→ Data records:

════════════════

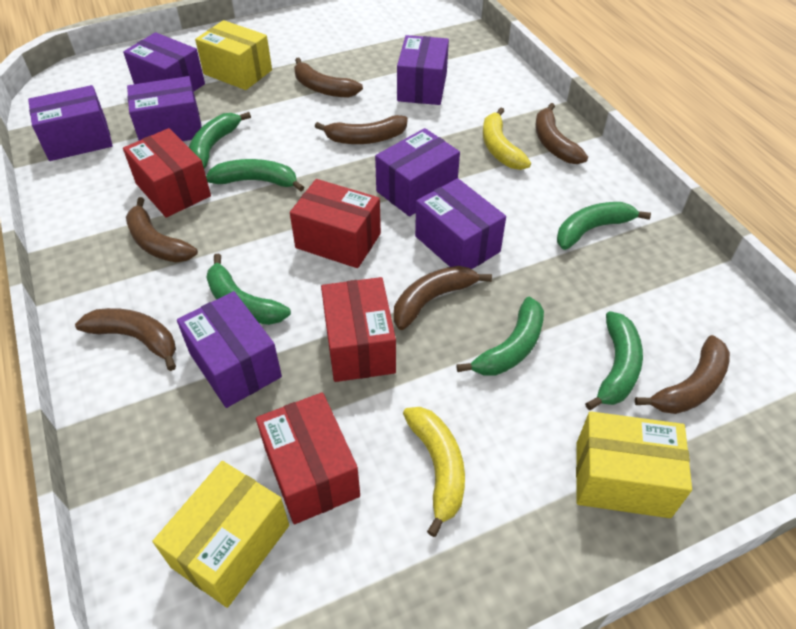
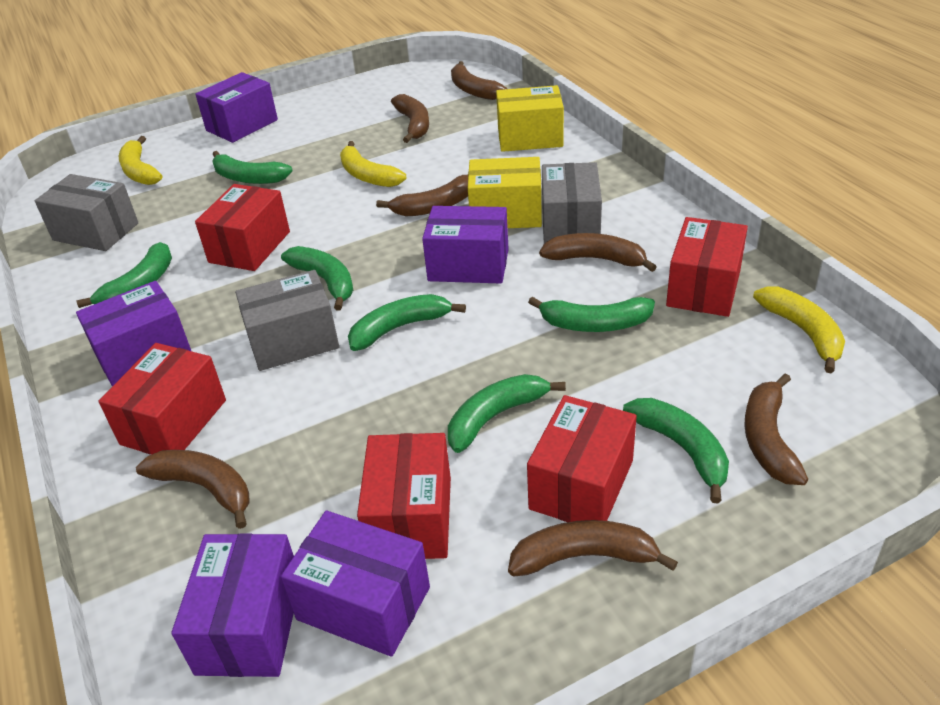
green banana: 6 -> 7
grey box: 0 -> 3
purple box: 7 -> 5
red box: 4 -> 5
yellow banana: 2 -> 3
yellow box: 3 -> 2

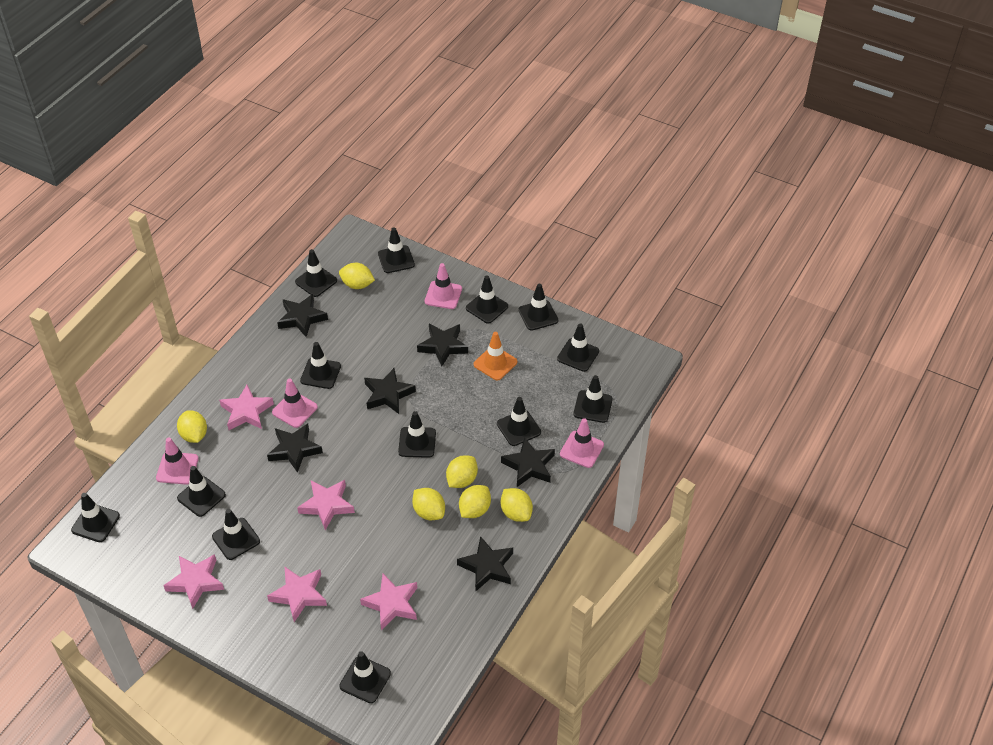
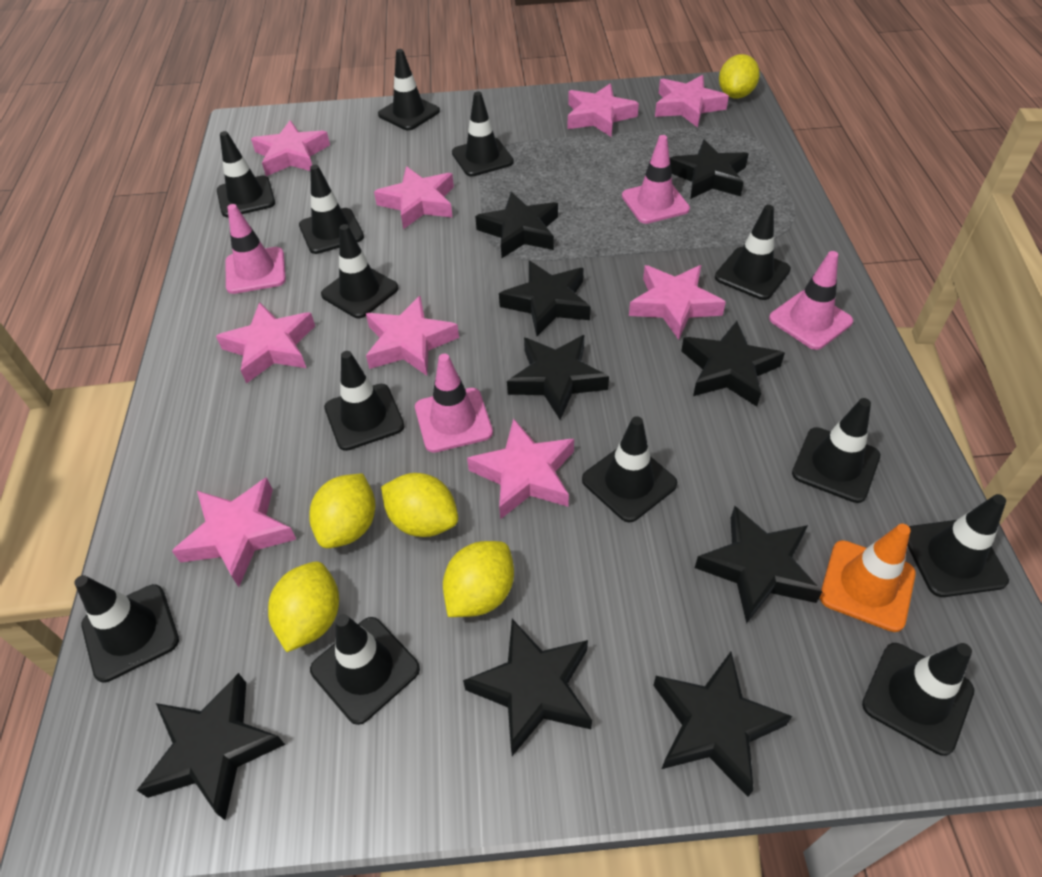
black star: 6 -> 9
pink star: 5 -> 9
yellow lemon: 6 -> 5

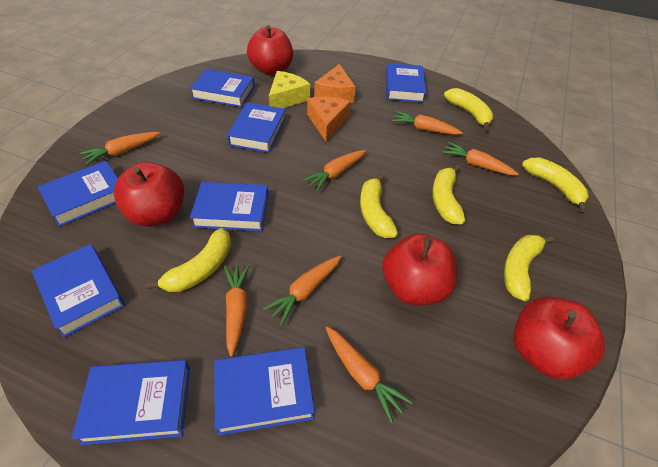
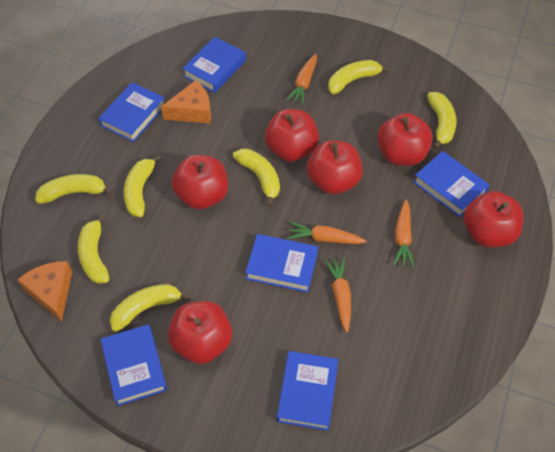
blue book: 8 -> 6
orange carrot: 7 -> 4
red apple: 4 -> 6
yellow banana: 6 -> 7
yellow cheese: 1 -> 0

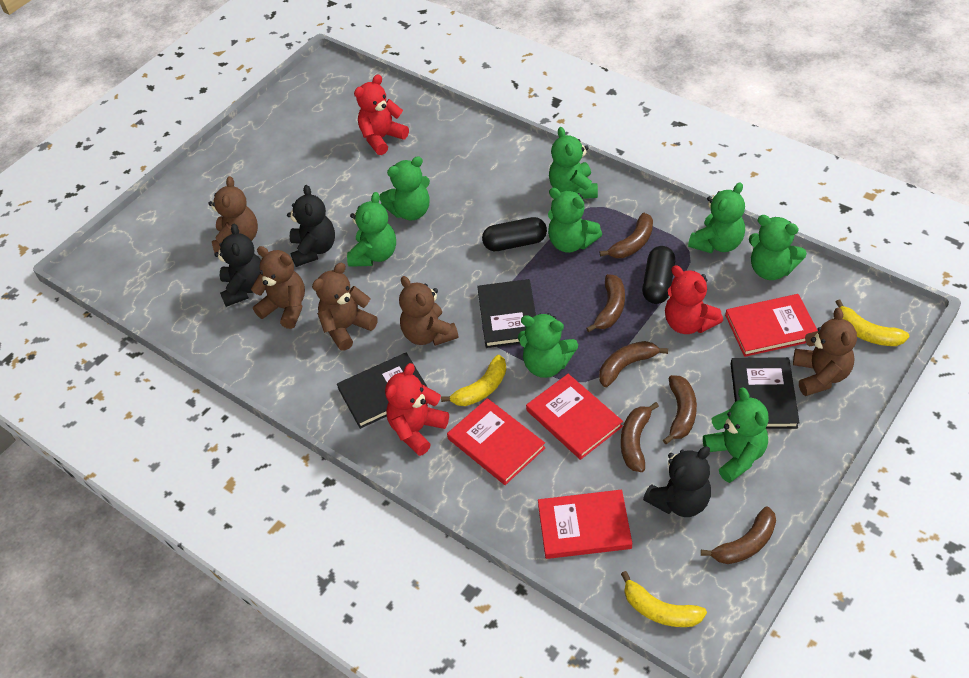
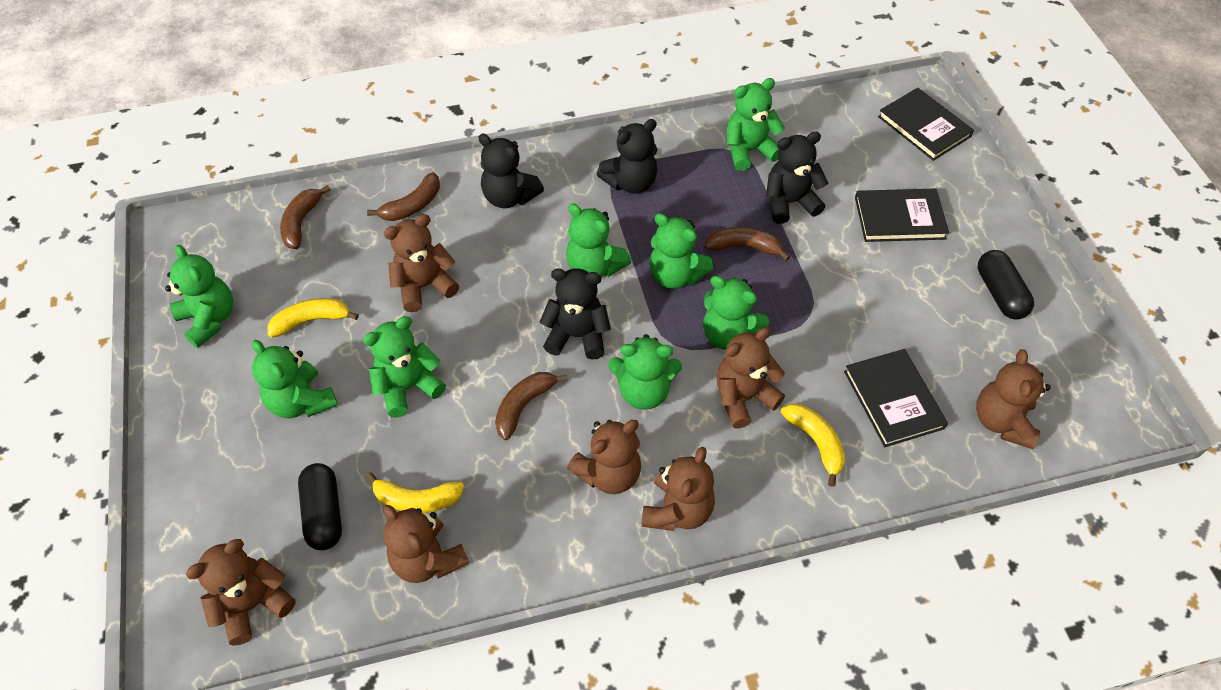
black teddy bear: 3 -> 4
brown banana: 6 -> 4
brown teddy bear: 5 -> 7
red book: 4 -> 0
red teddy bear: 3 -> 0

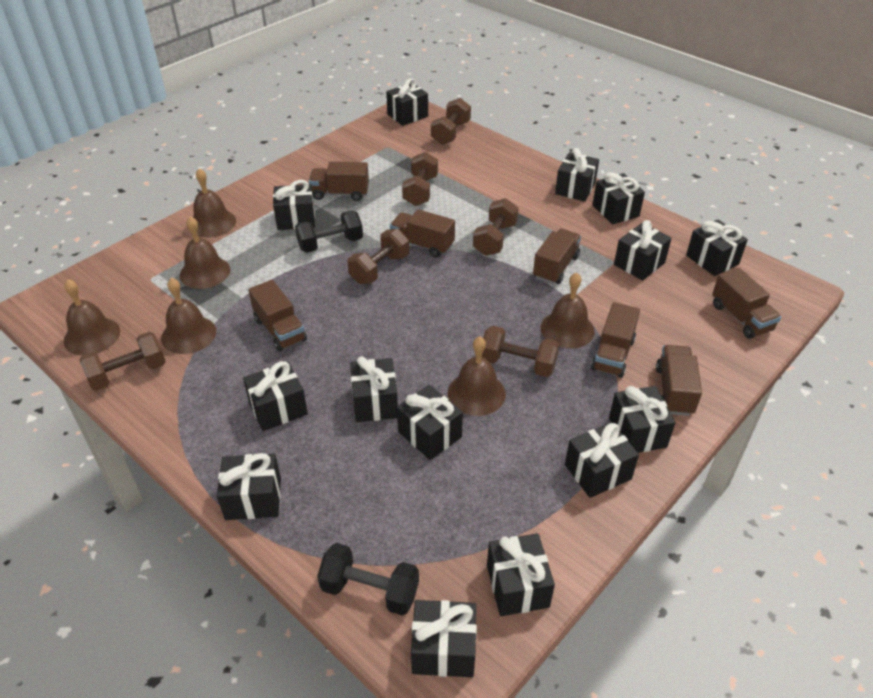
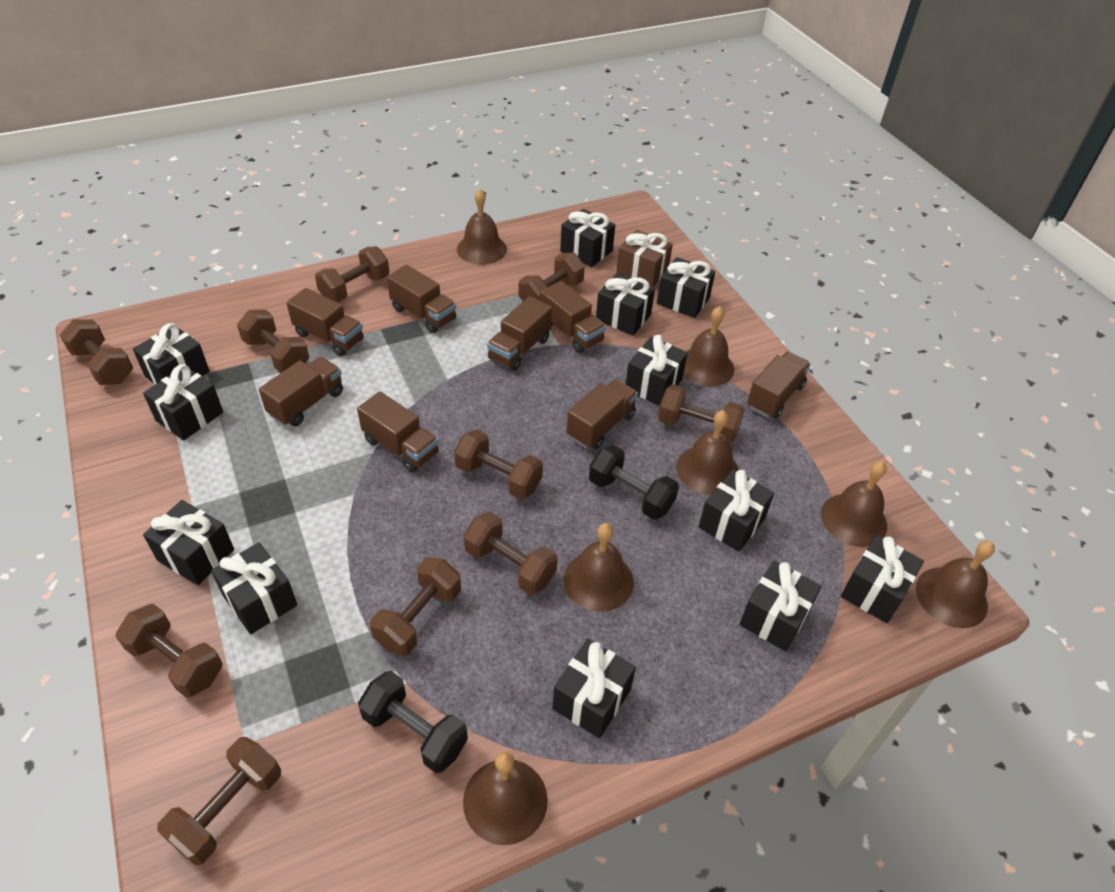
black gift: 14 -> 12
brown bell: 6 -> 7
brown dumbbell: 6 -> 10
brown gift: 0 -> 1
brown truck: 7 -> 8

════════════════

→ What you are asked to do:
None of the pictures should be copied, but every record above must be returned exactly.

→ Exercise response:
green banana: 6 -> 7
grey box: 0 -> 3
purple box: 7 -> 5
red box: 4 -> 5
yellow banana: 2 -> 3
yellow box: 3 -> 2

black star: 6 -> 9
pink star: 5 -> 9
yellow lemon: 6 -> 5

blue book: 8 -> 6
orange carrot: 7 -> 4
red apple: 4 -> 6
yellow banana: 6 -> 7
yellow cheese: 1 -> 0

black teddy bear: 3 -> 4
brown banana: 6 -> 4
brown teddy bear: 5 -> 7
red book: 4 -> 0
red teddy bear: 3 -> 0

black gift: 14 -> 12
brown bell: 6 -> 7
brown dumbbell: 6 -> 10
brown gift: 0 -> 1
brown truck: 7 -> 8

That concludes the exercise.